> _The problem_
Across all the records, filter for lines with the word "minus" and copy them.

===== Given records

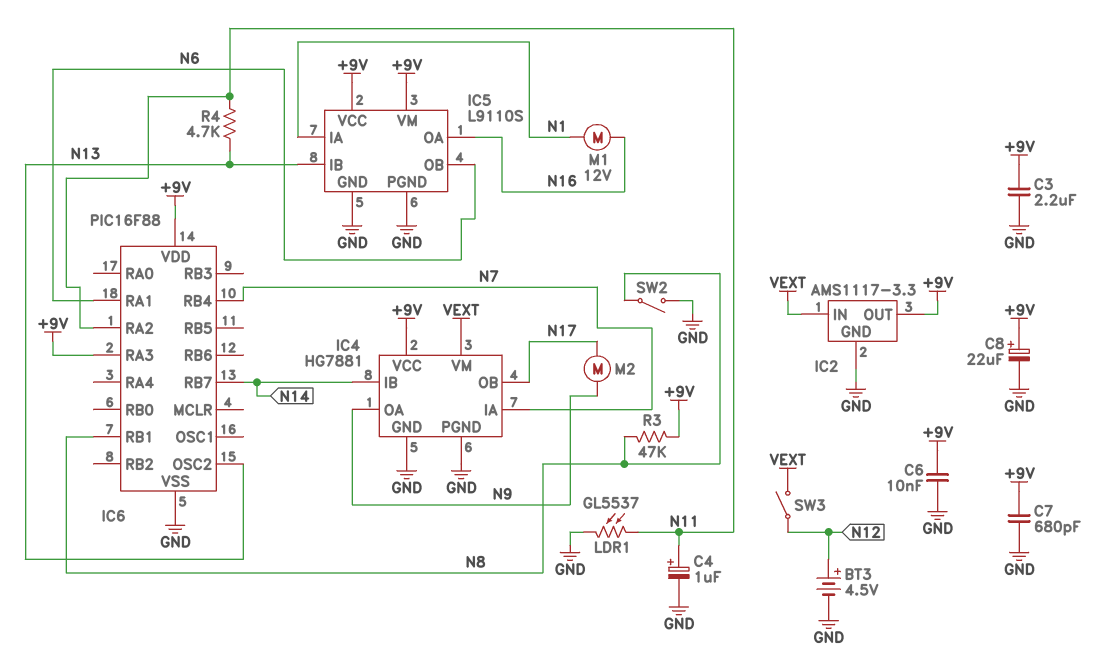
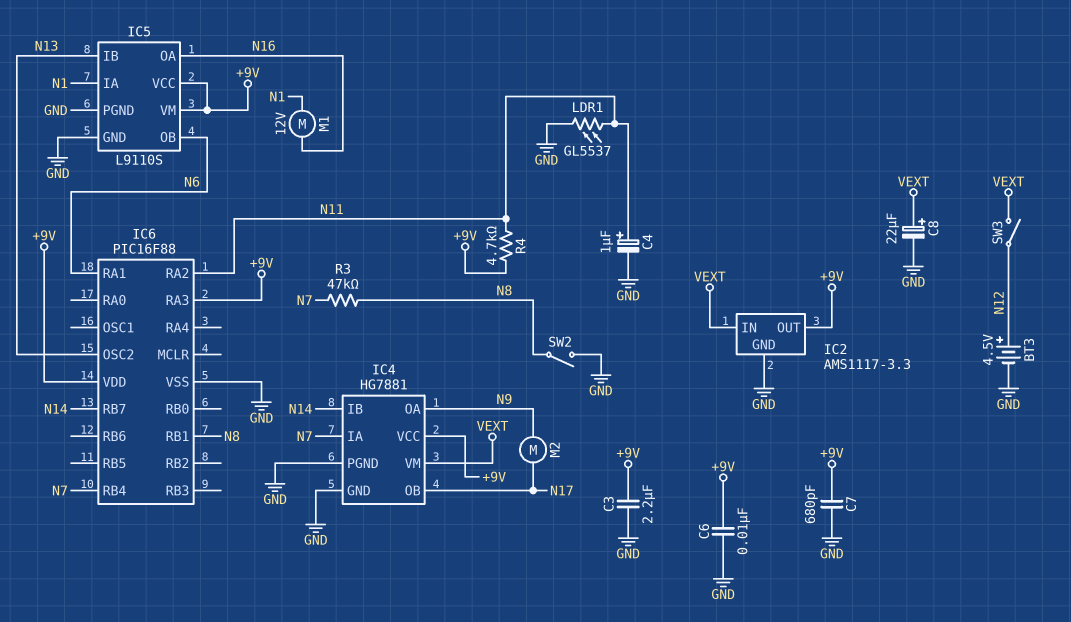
C8: 22uF (plus +9V, minus GND) -> 22uF (plus VEXT, minus GND)
R3: 47k (+9V, N8) -> 47k (N7, N8)
R4: 4.7k (N11, N13) -> 4.7k (+9V, N11)

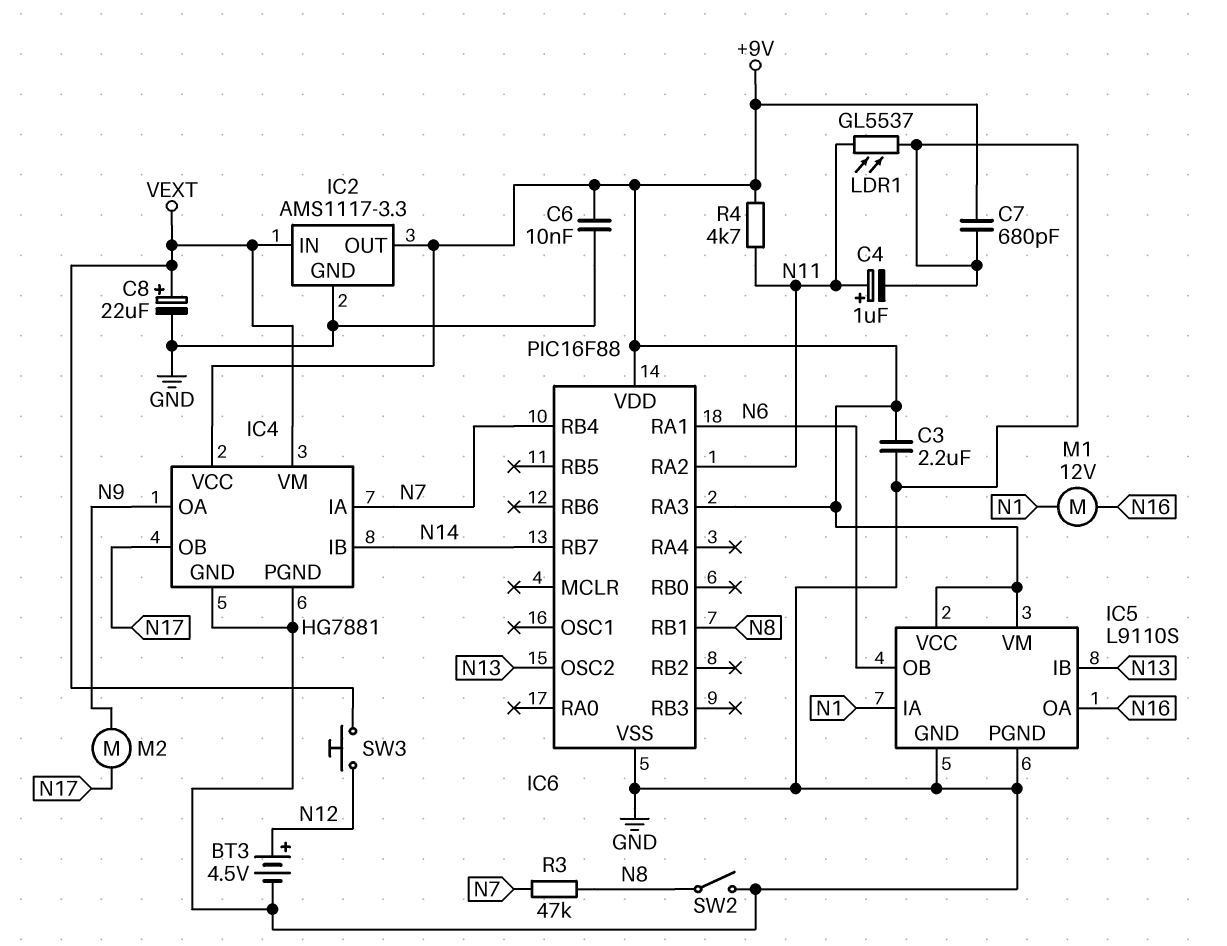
SW3: switch (N12, VEXT) -> button (N12, VEXT)

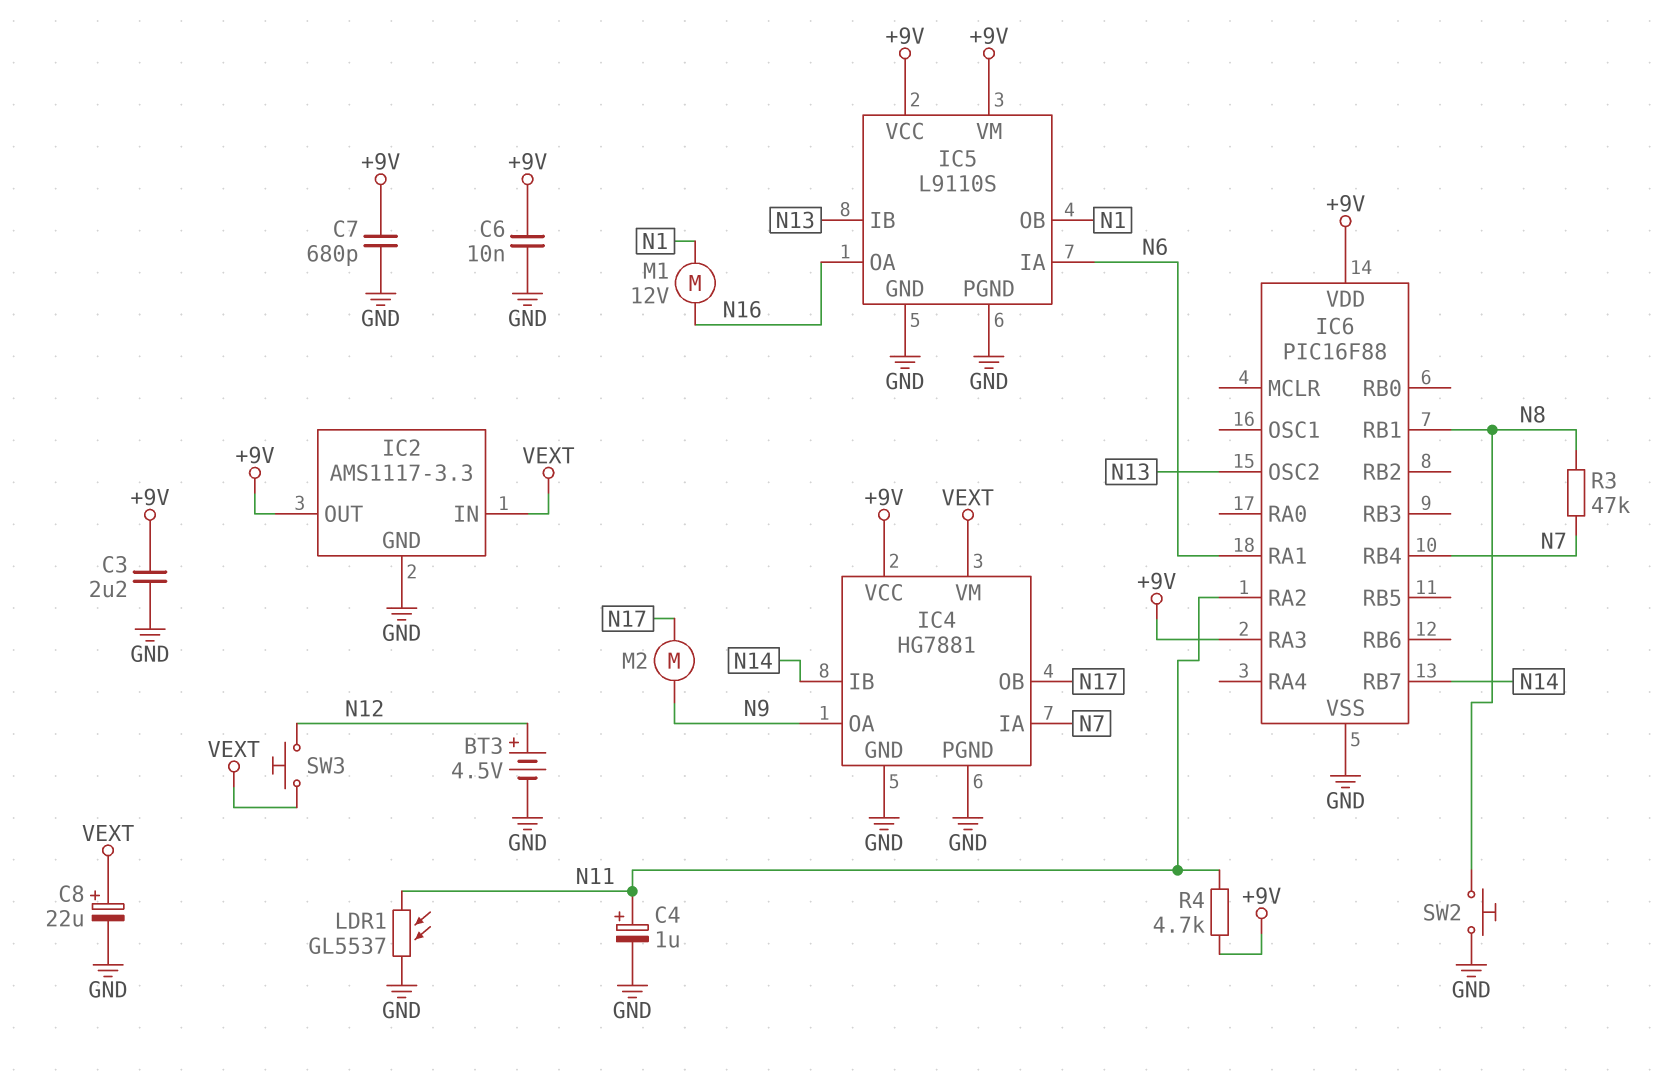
IC5 pin IA: N1 -> N6
IC5 pin OB: N6 -> N1
SW2: switch (GND, N8) -> button (GND, N8)

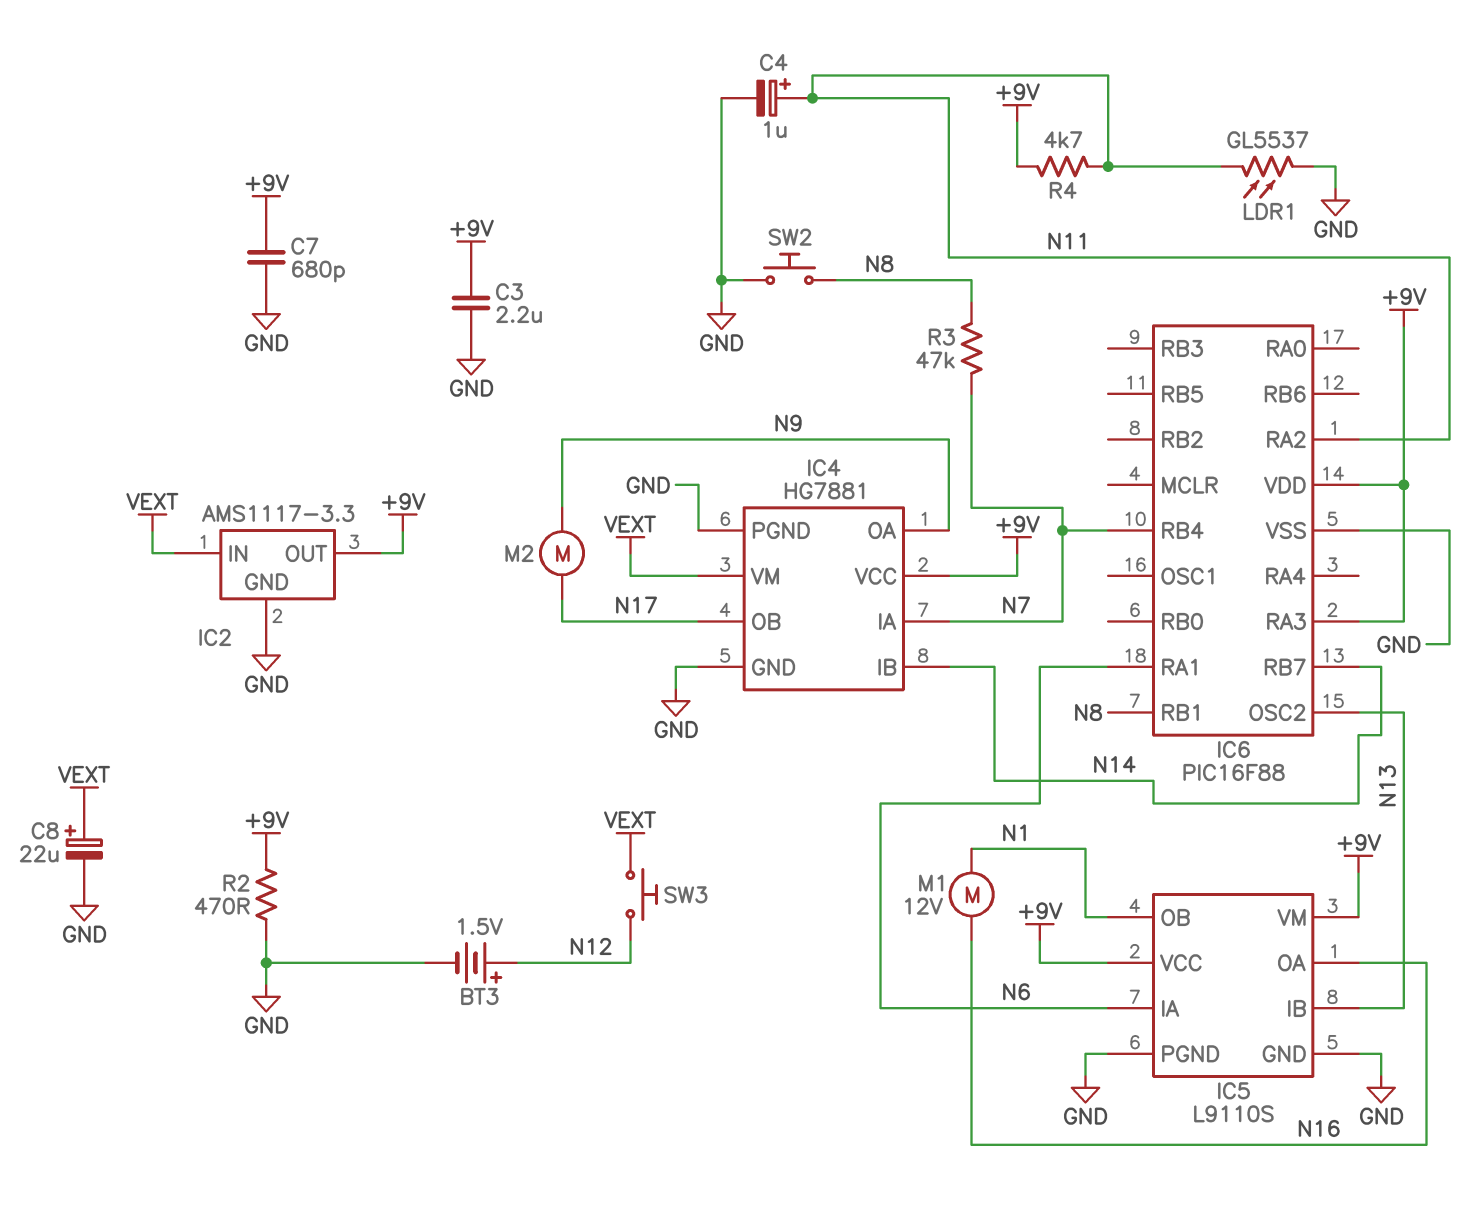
BT3: 4.5V (plus N12, minus GND) -> 1.5V (plus N12, minus GND)
C6: 10nF (+9V, GND) -> none
R2: none -> 470 (+9V, GND)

==========

> _Written answer_
C8: 22uF (plus +9V, minus GND) -> 22uF (plus VEXT, minus GND)
BT3: 4.5V (plus N12, minus GND) -> 1.5V (plus N12, minus GND)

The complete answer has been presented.